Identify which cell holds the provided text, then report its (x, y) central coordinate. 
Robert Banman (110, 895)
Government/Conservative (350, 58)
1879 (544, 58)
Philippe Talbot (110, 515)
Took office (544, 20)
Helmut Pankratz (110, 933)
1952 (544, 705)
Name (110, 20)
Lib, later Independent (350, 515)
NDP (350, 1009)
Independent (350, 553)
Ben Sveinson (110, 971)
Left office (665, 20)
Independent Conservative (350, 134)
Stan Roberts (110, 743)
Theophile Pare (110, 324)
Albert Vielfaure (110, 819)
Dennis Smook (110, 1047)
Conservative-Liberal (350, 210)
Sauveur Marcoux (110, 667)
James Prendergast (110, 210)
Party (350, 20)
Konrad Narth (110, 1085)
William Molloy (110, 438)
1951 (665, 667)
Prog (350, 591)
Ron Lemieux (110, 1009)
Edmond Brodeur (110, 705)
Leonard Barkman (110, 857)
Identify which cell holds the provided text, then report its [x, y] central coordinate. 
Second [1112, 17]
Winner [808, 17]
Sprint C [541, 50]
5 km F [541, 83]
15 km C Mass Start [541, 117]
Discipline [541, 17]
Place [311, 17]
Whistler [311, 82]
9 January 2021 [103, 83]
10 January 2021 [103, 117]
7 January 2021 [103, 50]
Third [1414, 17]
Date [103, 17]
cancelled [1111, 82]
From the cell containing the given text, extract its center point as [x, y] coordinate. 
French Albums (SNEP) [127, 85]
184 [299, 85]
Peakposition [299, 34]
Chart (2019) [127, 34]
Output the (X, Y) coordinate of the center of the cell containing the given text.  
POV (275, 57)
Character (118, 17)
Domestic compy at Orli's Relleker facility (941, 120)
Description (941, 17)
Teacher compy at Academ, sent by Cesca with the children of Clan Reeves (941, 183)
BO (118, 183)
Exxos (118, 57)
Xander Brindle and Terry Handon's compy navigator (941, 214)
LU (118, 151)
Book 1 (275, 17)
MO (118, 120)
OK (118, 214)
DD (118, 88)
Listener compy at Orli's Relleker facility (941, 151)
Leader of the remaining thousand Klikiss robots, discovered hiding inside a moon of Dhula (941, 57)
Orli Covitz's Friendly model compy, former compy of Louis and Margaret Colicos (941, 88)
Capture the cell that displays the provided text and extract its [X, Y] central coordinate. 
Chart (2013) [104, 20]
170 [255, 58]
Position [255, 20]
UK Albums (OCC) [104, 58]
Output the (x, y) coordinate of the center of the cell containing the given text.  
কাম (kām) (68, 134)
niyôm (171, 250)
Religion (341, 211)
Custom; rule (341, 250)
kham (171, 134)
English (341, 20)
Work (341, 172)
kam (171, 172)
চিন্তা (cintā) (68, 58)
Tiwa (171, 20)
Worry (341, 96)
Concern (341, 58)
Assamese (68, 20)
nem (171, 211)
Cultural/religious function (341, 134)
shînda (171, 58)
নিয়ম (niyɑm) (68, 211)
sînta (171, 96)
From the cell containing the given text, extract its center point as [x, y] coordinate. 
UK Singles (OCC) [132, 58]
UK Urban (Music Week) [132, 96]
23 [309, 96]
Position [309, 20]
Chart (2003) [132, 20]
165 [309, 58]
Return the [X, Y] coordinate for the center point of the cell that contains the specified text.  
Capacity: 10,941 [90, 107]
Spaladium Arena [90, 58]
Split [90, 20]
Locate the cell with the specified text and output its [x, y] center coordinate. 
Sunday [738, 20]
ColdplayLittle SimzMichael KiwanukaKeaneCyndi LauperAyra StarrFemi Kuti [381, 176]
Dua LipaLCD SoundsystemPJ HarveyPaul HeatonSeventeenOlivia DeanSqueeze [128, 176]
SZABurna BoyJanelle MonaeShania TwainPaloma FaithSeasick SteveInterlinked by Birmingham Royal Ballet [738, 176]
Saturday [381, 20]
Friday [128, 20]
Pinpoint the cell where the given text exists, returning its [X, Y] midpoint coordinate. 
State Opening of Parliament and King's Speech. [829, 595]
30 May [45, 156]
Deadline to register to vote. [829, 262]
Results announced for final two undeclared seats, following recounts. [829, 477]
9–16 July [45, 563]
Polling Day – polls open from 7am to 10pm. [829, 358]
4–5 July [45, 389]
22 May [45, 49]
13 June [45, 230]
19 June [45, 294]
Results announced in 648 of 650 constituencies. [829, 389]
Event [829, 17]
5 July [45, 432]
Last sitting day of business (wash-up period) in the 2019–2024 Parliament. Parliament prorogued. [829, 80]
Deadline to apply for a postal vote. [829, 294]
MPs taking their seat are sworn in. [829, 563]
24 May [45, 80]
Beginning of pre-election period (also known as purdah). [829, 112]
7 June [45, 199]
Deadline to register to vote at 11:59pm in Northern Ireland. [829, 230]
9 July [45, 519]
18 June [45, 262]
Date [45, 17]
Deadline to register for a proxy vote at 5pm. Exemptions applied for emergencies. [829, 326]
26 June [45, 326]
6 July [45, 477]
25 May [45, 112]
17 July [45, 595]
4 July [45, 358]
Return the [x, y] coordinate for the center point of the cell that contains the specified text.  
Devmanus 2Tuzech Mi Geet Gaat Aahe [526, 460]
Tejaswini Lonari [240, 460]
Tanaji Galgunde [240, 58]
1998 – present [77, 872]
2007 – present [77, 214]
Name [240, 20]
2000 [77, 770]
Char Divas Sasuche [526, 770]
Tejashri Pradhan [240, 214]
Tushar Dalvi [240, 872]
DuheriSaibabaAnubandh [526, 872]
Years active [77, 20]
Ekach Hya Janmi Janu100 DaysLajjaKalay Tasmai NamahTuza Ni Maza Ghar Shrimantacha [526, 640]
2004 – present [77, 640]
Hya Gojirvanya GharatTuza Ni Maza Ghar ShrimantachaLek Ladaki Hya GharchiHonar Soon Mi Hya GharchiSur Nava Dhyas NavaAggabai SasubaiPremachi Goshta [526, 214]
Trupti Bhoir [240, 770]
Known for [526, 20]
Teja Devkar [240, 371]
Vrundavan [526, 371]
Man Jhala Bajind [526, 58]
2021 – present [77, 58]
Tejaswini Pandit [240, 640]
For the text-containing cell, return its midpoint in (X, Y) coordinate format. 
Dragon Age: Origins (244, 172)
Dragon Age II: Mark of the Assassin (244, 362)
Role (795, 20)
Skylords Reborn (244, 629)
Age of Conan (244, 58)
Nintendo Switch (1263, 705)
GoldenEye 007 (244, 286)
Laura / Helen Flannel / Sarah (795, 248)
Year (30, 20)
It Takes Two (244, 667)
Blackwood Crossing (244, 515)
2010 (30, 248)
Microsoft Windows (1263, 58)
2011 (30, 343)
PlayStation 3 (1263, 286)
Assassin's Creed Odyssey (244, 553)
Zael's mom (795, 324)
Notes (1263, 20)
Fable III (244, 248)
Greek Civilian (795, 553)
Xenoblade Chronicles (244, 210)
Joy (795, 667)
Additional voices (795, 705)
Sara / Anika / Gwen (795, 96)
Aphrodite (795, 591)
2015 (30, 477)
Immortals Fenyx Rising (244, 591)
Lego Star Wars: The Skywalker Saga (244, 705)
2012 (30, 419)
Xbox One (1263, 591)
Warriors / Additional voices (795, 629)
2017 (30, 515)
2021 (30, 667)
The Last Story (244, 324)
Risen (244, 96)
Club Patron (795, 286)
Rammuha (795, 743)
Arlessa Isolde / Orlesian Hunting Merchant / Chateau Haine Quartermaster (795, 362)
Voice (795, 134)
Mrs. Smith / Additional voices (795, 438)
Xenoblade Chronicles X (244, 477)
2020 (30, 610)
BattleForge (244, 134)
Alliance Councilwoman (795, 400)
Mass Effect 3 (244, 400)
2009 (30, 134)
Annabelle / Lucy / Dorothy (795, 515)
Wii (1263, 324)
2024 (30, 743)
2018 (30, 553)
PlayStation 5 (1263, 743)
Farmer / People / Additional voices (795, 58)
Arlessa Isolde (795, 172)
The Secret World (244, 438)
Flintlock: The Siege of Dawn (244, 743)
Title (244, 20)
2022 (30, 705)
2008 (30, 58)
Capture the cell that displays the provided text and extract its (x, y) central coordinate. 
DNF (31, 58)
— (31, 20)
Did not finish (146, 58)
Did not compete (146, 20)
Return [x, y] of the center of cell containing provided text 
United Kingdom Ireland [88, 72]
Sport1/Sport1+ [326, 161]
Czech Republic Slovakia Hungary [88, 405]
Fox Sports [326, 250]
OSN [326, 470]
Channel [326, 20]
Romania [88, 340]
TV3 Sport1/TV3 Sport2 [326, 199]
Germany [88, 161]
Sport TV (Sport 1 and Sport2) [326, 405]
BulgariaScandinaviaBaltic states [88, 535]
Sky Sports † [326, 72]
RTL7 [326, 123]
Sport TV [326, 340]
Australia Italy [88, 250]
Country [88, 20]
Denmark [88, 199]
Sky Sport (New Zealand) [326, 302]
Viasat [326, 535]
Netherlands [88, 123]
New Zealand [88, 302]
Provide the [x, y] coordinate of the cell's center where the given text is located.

--------------------------------

* **WHAT IS EXPECTED**
Recast the rows as a Markdown table with the columns "Number" and "Entry," starting at the first row and ending at the row that contains "Listener compy at". Include both ends, number each row, and leave out any blank lines.

* **EXERCISE SOLUTION**
| Number | Entry |
|---|---|
| 1 | Identify which cell holds the provided text, then report its (x, y) central coordinate.  |
| 2 | Robert Banman (110, 895) |
| 3 | Government/Conservative (350, 58) |
| 4 | 1879 (544, 58) |
| 5 | Philippe Talbot (110, 515) |
| 6 | Took office (544, 20) |
| 7 | Helmut Pankratz (110, 933) |
| 8 | 1952 (544, 705) |
| 9 | Name (110, 20) |
| 10 | Lib, later Independent (350, 515) |
| 11 | NDP (350, 1009) |
| 12 | Independent (350, 553) |
| 13 | Ben Sveinson (110, 971) |
| 14 | Left office (665, 20) |
| 15 | Independent Conservative (350, 134) |
| 16 | Stan Roberts (110, 743) |
| 17 | Theophile Pare (110, 324) |
| 18 | Albert Vielfaure (110, 819) |
| 19 | Dennis Smook (110, 1047) |
| 20 | Conservative-Liberal (350, 210) |
| 21 | Sauveur Marcoux (110, 667) |
| 22 | James Prendergast (110, 210) |
| 23 | Party (350, 20) |
| 24 | Konrad Narth (110, 1085) |
| 25 | William Molloy (110, 438) |
| 26 | 1951 (665, 667) |
| 27 | Prog (350, 591) |
| 28 | Ron Lemieux (110, 1009) |
| 29 | Edmond Brodeur (110, 705) |
| 30 | Leonard Barkman (110, 857) |
| 31 | Identify which cell holds the provided text, then report its [x, y] central coordinate.  |
| 32 | Second [1112, 17] |
| 33 | Winner [808, 17] |
| 34 | Sprint C [541, 50] |
| 35 | 5 km F [541, 83] |
| 36 | 15 km C Mass Start [541, 117] |
| 37 | Discipline [541, 17] |
| 38 | Place [311, 17] |
| 39 | Whistler [311, 82] |
| 40 | 9 January 2021 [103, 83] |
| 41 | 10 January 2021 [103, 117] |
| 42 | 7 January 2021 [103, 50] |
| 43 | Third [1414, 17] |
| 44 | Date [103, 17] |
| 45 | cancelled [1111, 82] |
| 46 | From the cell containing the given text, extract its center point as [x, y] coordinate.  |
| 47 | French Albums (SNEP) [127, 85] |
| 48 | 184 [299, 85] |
| 49 | Peakposition [299, 34] |
| 50 | Chart (2019) [127, 34] |
| 51 | Output the (X, Y) coordinate of the center of the cell containing the given text.   |
| 52 | POV (275, 57) |
| 53 | Character (118, 17) |
| 54 | Domestic compy at Orli's Relleker facility (941, 120) |
| 55 | Description (941, 17) |
| 56 | Teacher compy at Academ, sent by Cesca with the children of Clan Reeves (941, 183) |
| 57 | BO (118, 183) |
| 58 | Exxos (118, 57) |
| 59 | Xander Brindle and Terry Handon's compy navigator (941, 214) |
| 60 | LU (118, 151) |
| 61 | Book 1 (275, 17) |
| 62 | MO (118, 120) |
| 63 | OK (118, 214) |
| 64 | DD (118, 88) |
| 65 | Listener compy at Orli's Relleker facility (941, 151) |